**Task goal:** Set down again each entry exactly as it reads, pictures excluded.
── Records supplied
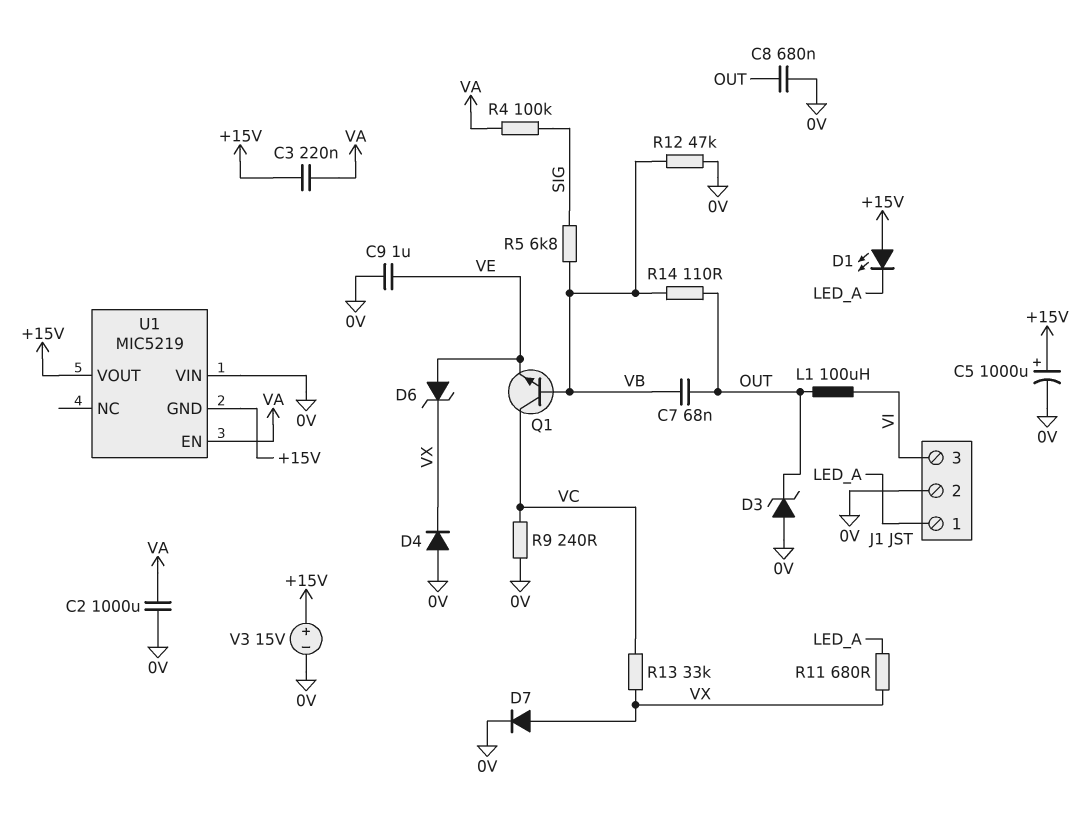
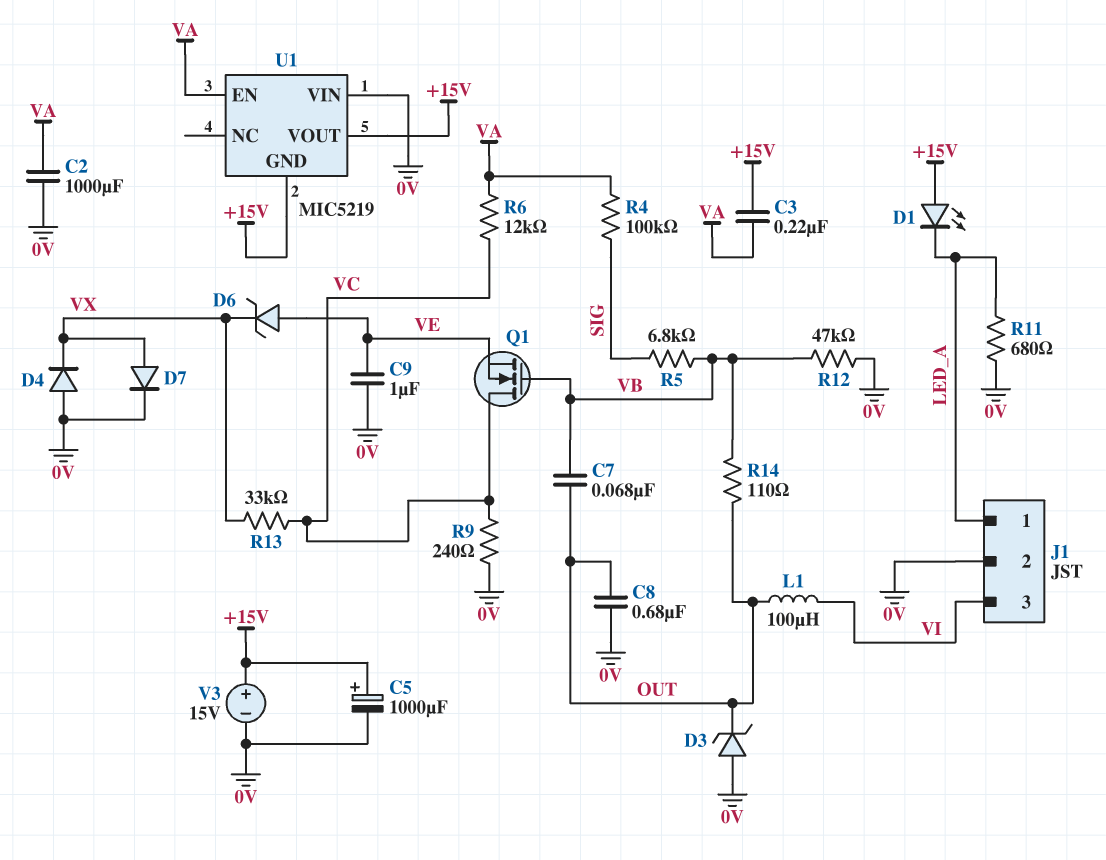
Q1: NPN (B VB, C VC, E VE) -> NMOS (G VB, D VC, S VE)
R6: none -> 12k (VA, VC)
R11: 680 (LED_A, VX) -> 680 (0V, LED_A)

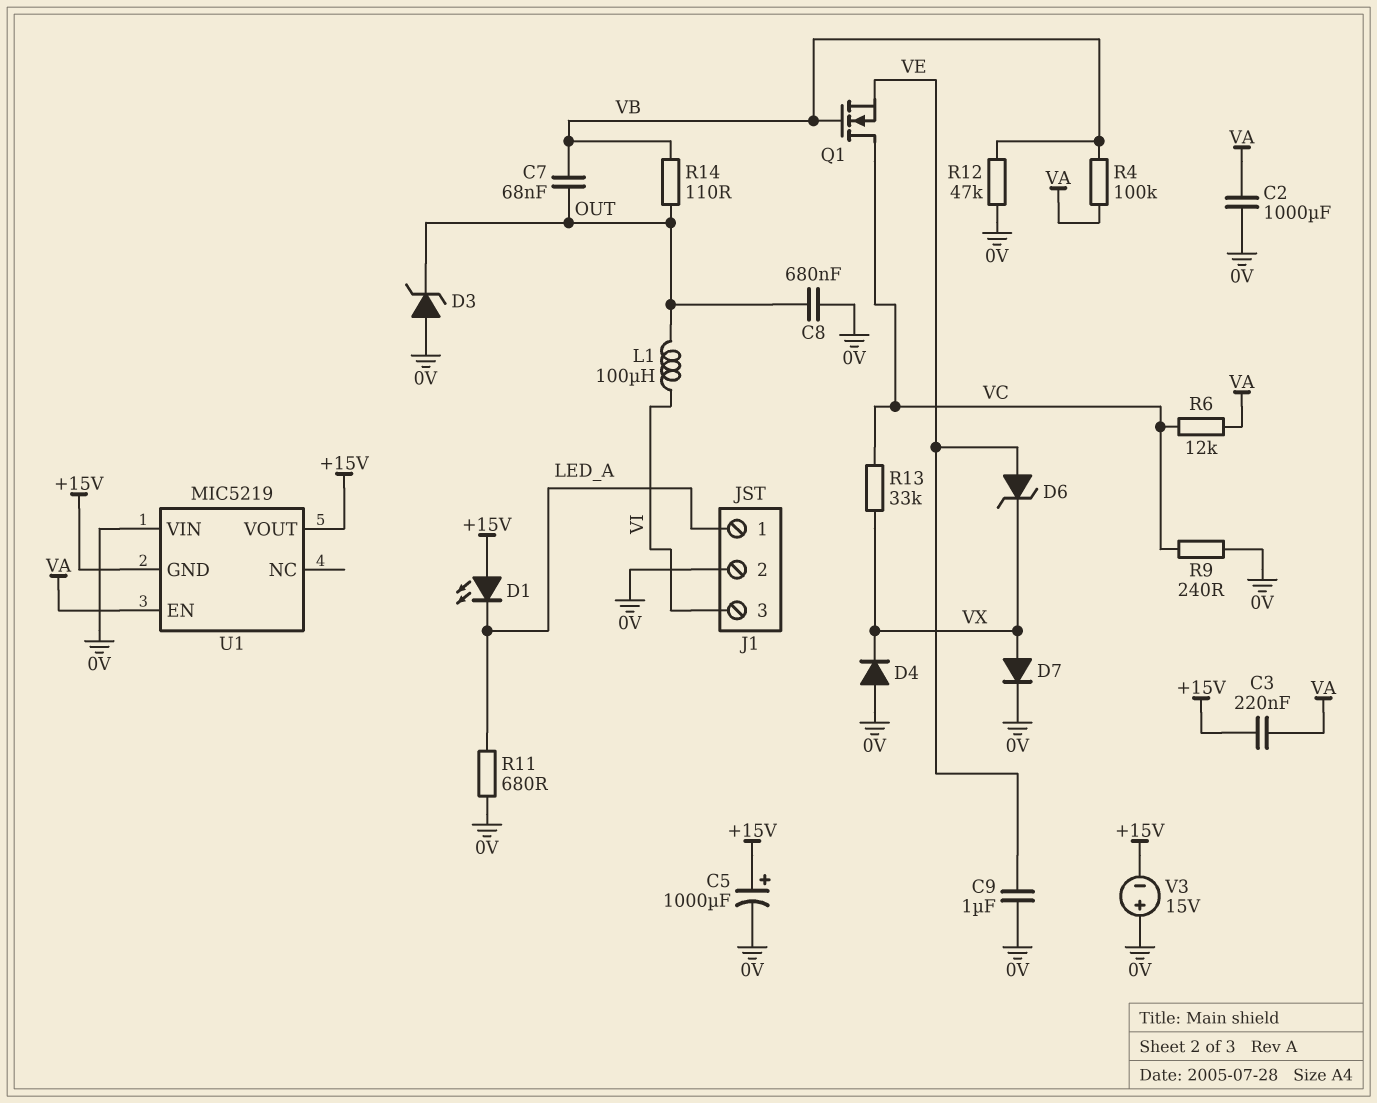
R4: 100k (SIG, VA) -> 100k (VA, VB)
R5: 6.8k (SIG, VB) -> none
V3: 15V (plus +15V, minus 0V) -> 15V (plus 0V, minus +15V)

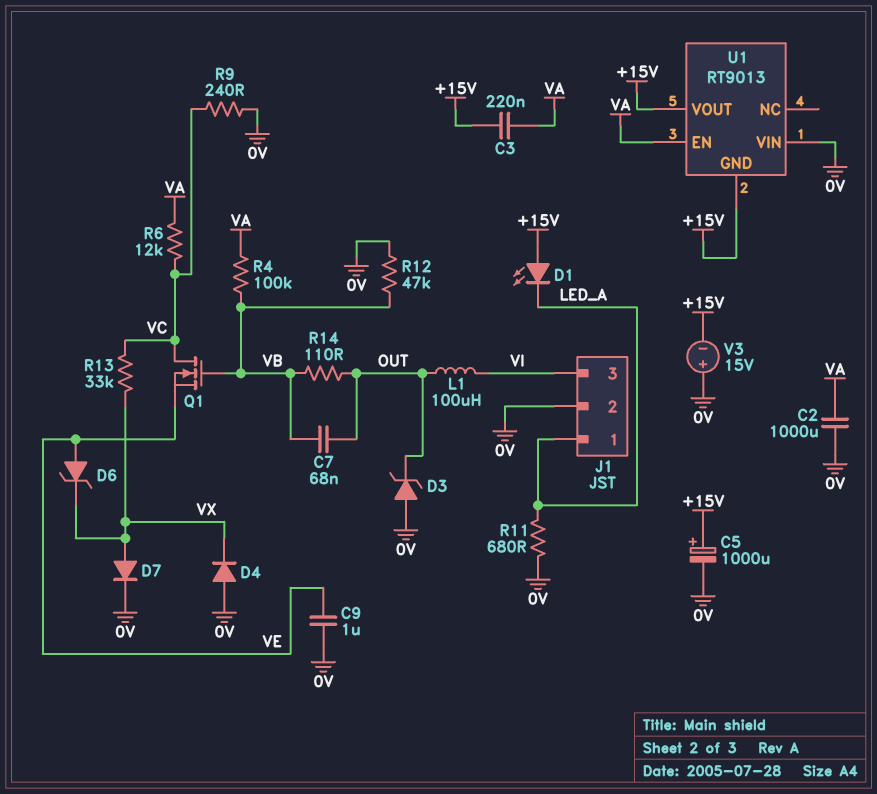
C8: 680nF (0V, OUT) -> none
U1: MIC5219 -> RT9013

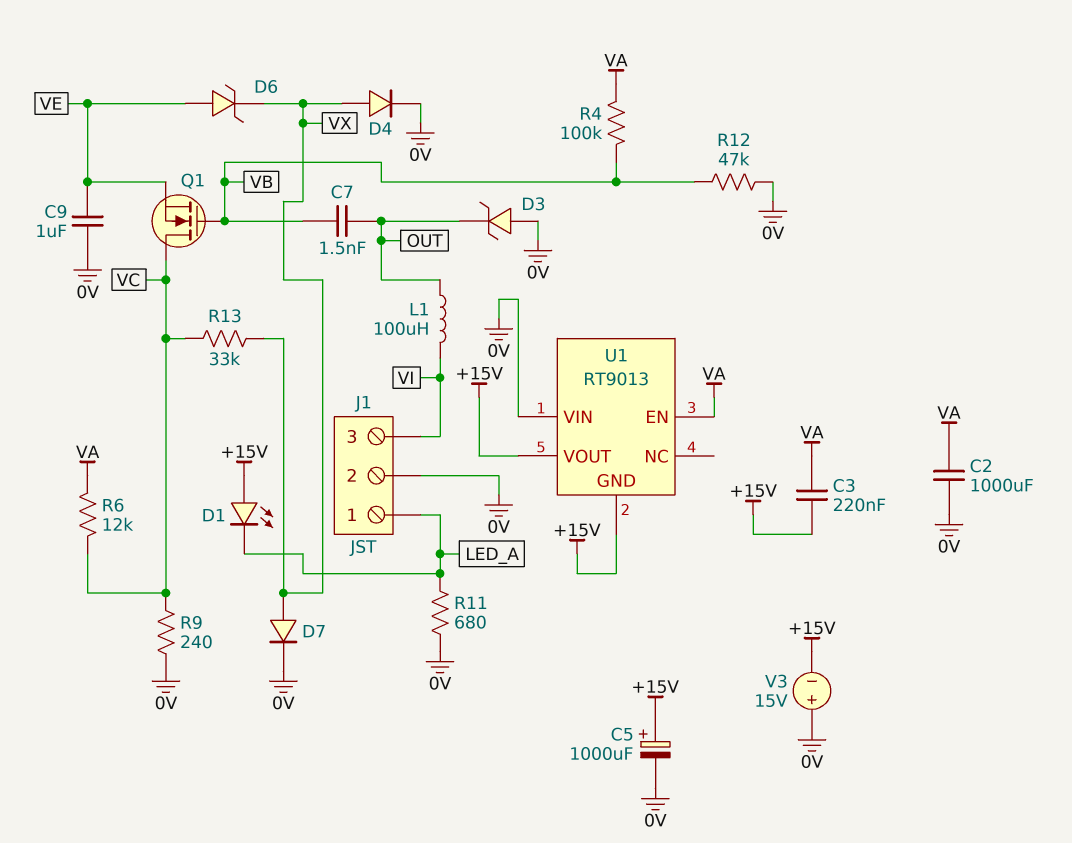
C7: 68nF (OUT, VB) -> 1.5nF (OUT, VB)
D4: diode (A 0V, K VX) -> diode (A VX, K 0V)
R14: 110 (OUT, VB) -> none

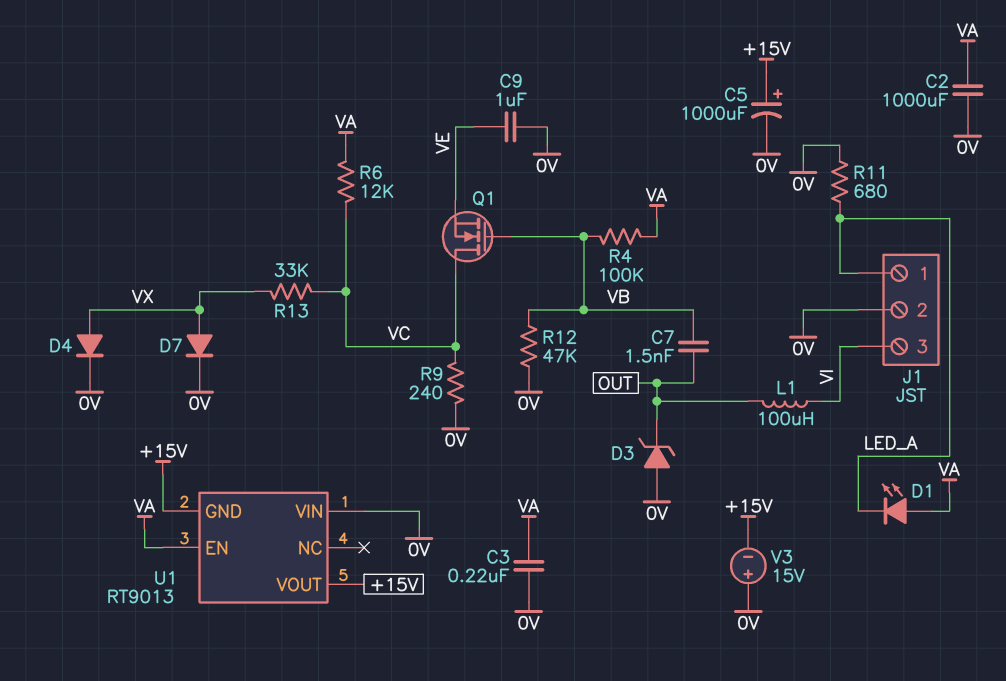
C3: 220nF (+15V, VA) -> 220nF (0V, VA)
D1: LED (A +15V, K LED_A) -> LED (A VA, K LED_A)
D6: zener (A VE, K VX) -> none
────
**Task output:**
Q1: NPN (B VB, C VC, E VE) -> NMOS (G VB, D VC, S VE)
R6: none -> 12k (VA, VC)
R11: 680 (LED_A, VX) -> 680 (0V, LED_A)

R4: 100k (SIG, VA) -> 100k (VA, VB)
R5: 6.8k (SIG, VB) -> none
V3: 15V (plus +15V, minus 0V) -> 15V (plus 0V, minus +15V)

C8: 680nF (0V, OUT) -> none
U1: MIC5219 -> RT9013

C7: 68nF (OUT, VB) -> 1.5nF (OUT, VB)
D4: diode (A 0V, K VX) -> diode (A VX, K 0V)
R14: 110 (OUT, VB) -> none

C3: 220nF (+15V, VA) -> 220nF (0V, VA)
D1: LED (A +15V, K LED_A) -> LED (A VA, K LED_A)
D6: zener (A VE, K VX) -> none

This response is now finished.